Instructions to follow: Please list all lines of the material below in which the string "fish" occurs.

Provided material:
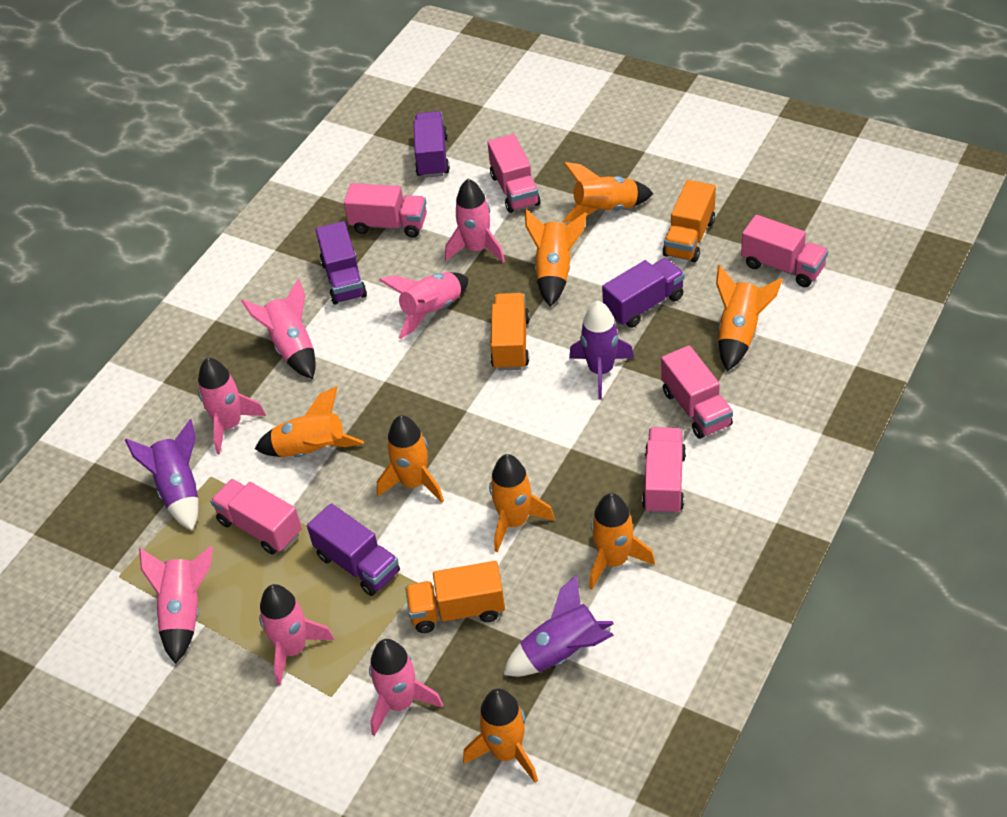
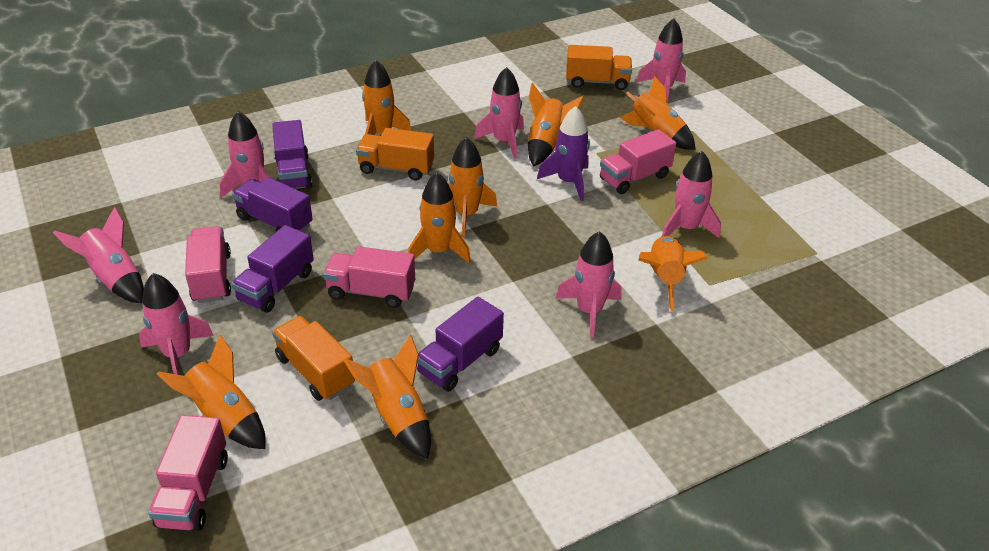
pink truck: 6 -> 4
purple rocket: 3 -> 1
--
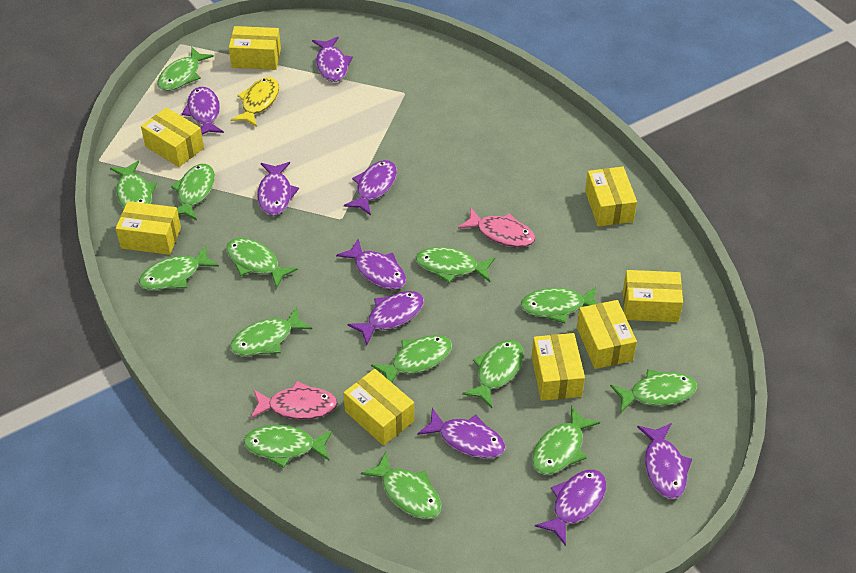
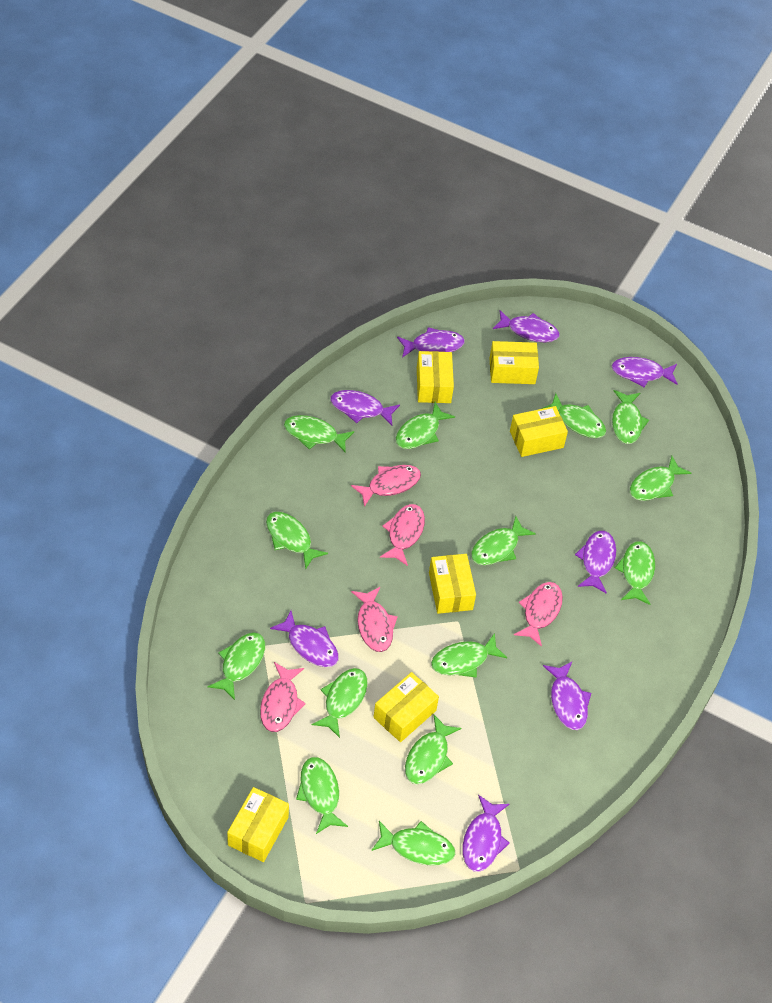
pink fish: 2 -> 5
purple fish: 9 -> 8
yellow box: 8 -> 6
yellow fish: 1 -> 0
...
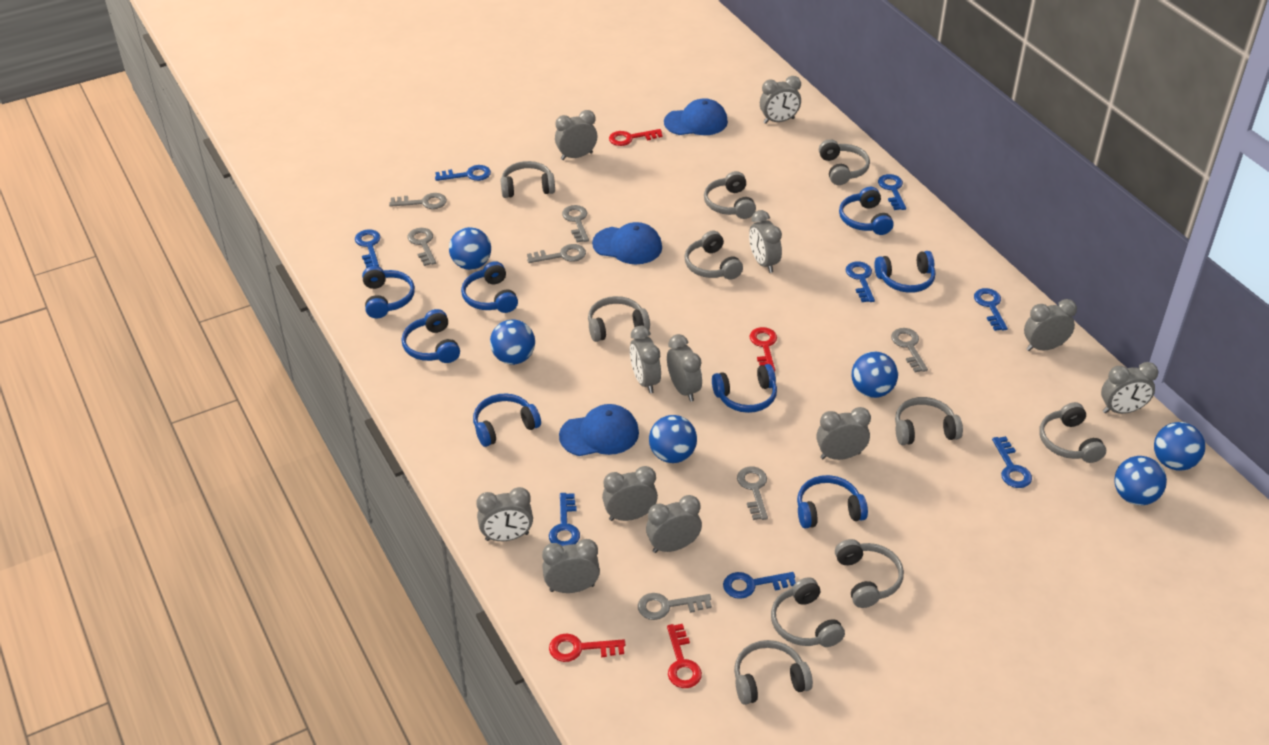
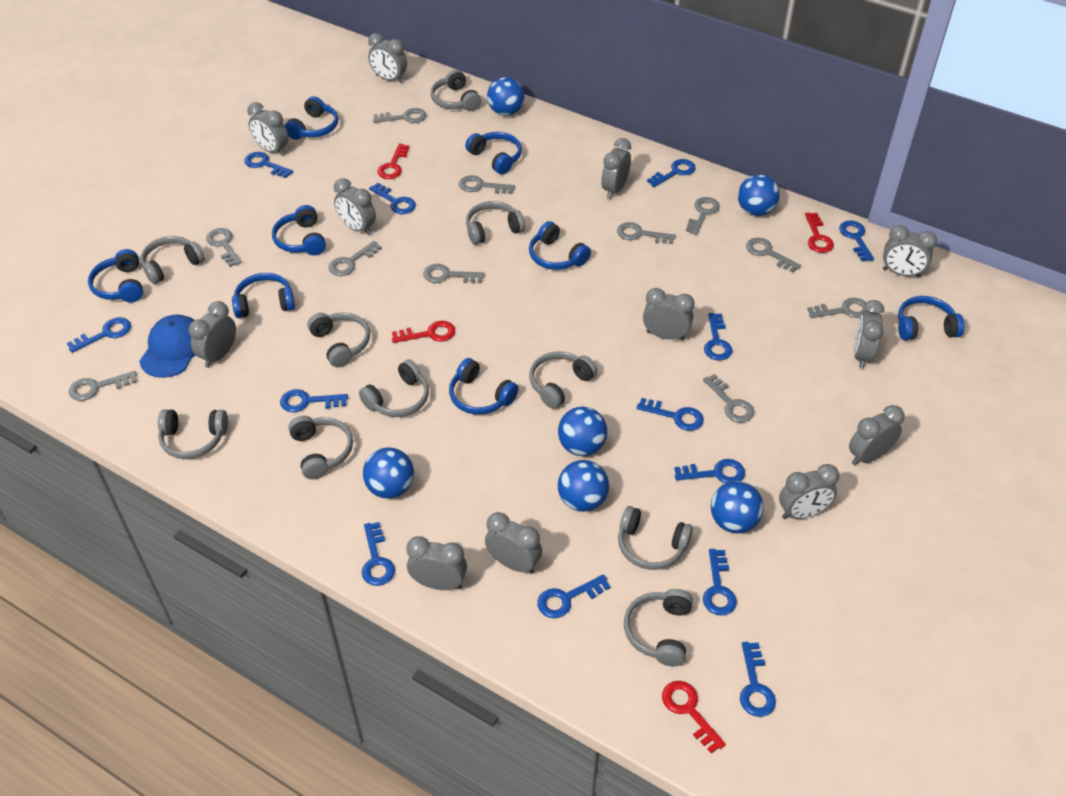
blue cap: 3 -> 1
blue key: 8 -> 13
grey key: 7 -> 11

Response to the task:
pink fish: 2 -> 5
purple fish: 9 -> 8
yellow fish: 1 -> 0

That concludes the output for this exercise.